What you will do: Without changing anything, reproduce every record below.

--- Available records Enclosed Below ---

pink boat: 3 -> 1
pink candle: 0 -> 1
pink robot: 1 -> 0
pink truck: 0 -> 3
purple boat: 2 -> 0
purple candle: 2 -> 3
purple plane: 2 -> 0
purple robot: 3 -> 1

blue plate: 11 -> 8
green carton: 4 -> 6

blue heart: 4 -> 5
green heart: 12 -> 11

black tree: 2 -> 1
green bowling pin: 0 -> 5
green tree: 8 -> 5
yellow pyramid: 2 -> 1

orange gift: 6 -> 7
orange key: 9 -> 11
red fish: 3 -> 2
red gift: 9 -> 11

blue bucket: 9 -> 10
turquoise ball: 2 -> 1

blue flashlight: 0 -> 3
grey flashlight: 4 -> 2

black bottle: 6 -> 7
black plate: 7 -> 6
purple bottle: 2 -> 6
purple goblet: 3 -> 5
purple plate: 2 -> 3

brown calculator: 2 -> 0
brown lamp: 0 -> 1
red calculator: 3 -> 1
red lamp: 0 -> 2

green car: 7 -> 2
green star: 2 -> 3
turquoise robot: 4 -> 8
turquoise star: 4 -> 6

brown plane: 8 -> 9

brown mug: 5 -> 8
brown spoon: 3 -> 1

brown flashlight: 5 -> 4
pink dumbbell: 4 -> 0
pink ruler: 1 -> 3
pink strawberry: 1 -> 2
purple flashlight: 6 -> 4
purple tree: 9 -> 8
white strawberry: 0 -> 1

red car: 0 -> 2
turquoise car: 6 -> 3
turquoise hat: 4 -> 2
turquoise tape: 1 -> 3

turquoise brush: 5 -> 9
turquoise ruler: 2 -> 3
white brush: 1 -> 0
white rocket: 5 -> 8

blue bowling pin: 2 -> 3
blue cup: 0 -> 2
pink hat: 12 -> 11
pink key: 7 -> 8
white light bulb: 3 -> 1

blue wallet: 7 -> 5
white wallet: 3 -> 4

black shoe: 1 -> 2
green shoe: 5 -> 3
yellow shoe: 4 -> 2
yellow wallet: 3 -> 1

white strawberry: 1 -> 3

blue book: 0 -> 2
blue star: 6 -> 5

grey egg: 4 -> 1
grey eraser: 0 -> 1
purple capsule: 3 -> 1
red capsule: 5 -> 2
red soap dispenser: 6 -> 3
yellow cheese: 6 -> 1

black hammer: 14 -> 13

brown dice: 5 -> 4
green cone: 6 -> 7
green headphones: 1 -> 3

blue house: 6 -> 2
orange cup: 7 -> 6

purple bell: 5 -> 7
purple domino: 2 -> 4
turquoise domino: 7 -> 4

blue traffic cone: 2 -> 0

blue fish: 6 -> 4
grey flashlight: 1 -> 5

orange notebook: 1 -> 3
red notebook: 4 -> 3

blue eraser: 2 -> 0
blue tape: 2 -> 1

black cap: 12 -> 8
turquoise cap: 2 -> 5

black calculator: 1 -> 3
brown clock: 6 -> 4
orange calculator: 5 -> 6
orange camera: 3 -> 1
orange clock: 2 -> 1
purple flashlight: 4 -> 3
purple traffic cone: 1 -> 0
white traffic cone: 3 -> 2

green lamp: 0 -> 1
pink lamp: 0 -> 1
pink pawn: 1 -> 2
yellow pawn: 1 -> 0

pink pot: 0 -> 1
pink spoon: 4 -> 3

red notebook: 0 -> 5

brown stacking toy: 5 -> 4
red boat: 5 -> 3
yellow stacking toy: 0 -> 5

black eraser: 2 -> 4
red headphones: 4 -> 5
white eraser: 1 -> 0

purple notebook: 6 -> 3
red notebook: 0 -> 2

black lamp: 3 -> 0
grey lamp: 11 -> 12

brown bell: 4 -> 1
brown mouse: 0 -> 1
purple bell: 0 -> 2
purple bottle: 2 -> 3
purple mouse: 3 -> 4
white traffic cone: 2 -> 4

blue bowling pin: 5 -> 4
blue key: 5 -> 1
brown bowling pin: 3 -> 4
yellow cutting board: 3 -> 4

--- End of Enclosed Available records ---

Written answer:
pink boat: 3 -> 1
pink candle: 0 -> 1
pink robot: 1 -> 0
pink truck: 0 -> 3
purple boat: 2 -> 0
purple candle: 2 -> 3
purple plane: 2 -> 0
purple robot: 3 -> 1

blue plate: 11 -> 8
green carton: 4 -> 6

blue heart: 4 -> 5
green heart: 12 -> 11

black tree: 2 -> 1
green bowling pin: 0 -> 5
green tree: 8 -> 5
yellow pyramid: 2 -> 1

orange gift: 6 -> 7
orange key: 9 -> 11
red fish: 3 -> 2
red gift: 9 -> 11

blue bucket: 9 -> 10
turquoise ball: 2 -> 1

blue flashlight: 0 -> 3
grey flashlight: 4 -> 2

black bottle: 6 -> 7
black plate: 7 -> 6
purple bottle: 2 -> 6
purple goblet: 3 -> 5
purple plate: 2 -> 3

brown calculator: 2 -> 0
brown lamp: 0 -> 1
red calculator: 3 -> 1
red lamp: 0 -> 2

green car: 7 -> 2
green star: 2 -> 3
turquoise robot: 4 -> 8
turquoise star: 4 -> 6

brown plane: 8 -> 9

brown mug: 5 -> 8
brown spoon: 3 -> 1

brown flashlight: 5 -> 4
pink dumbbell: 4 -> 0
pink ruler: 1 -> 3
pink strawberry: 1 -> 2
purple flashlight: 6 -> 4
purple tree: 9 -> 8
white strawberry: 0 -> 1

red car: 0 -> 2
turquoise car: 6 -> 3
turquoise hat: 4 -> 2
turquoise tape: 1 -> 3

turquoise brush: 5 -> 9
turquoise ruler: 2 -> 3
white brush: 1 -> 0
white rocket: 5 -> 8

blue bowling pin: 2 -> 3
blue cup: 0 -> 2
pink hat: 12 -> 11
pink key: 7 -> 8
white light bulb: 3 -> 1

blue wallet: 7 -> 5
white wallet: 3 -> 4

black shoe: 1 -> 2
green shoe: 5 -> 3
yellow shoe: 4 -> 2
yellow wallet: 3 -> 1

white strawberry: 1 -> 3

blue book: 0 -> 2
blue star: 6 -> 5

grey egg: 4 -> 1
grey eraser: 0 -> 1
purple capsule: 3 -> 1
red capsule: 5 -> 2
red soap dispenser: 6 -> 3
yellow cheese: 6 -> 1

black hammer: 14 -> 13

brown dice: 5 -> 4
green cone: 6 -> 7
green headphones: 1 -> 3

blue house: 6 -> 2
orange cup: 7 -> 6

purple bell: 5 -> 7
purple domino: 2 -> 4
turquoise domino: 7 -> 4

blue traffic cone: 2 -> 0

blue fish: 6 -> 4
grey flashlight: 1 -> 5

orange notebook: 1 -> 3
red notebook: 4 -> 3

blue eraser: 2 -> 0
blue tape: 2 -> 1

black cap: 12 -> 8
turquoise cap: 2 -> 5

black calculator: 1 -> 3
brown clock: 6 -> 4
orange calculator: 5 -> 6
orange camera: 3 -> 1
orange clock: 2 -> 1
purple flashlight: 4 -> 3
purple traffic cone: 1 -> 0
white traffic cone: 3 -> 2

green lamp: 0 -> 1
pink lamp: 0 -> 1
pink pawn: 1 -> 2
yellow pawn: 1 -> 0

pink pot: 0 -> 1
pink spoon: 4 -> 3

red notebook: 0 -> 5

brown stacking toy: 5 -> 4
red boat: 5 -> 3
yellow stacking toy: 0 -> 5

black eraser: 2 -> 4
red headphones: 4 -> 5
white eraser: 1 -> 0

purple notebook: 6 -> 3
red notebook: 0 -> 2

black lamp: 3 -> 0
grey lamp: 11 -> 12

brown bell: 4 -> 1
brown mouse: 0 -> 1
purple bell: 0 -> 2
purple bottle: 2 -> 3
purple mouse: 3 -> 4
white traffic cone: 2 -> 4

blue bowling pin: 5 -> 4
blue key: 5 -> 1
brown bowling pin: 3 -> 4
yellow cutting board: 3 -> 4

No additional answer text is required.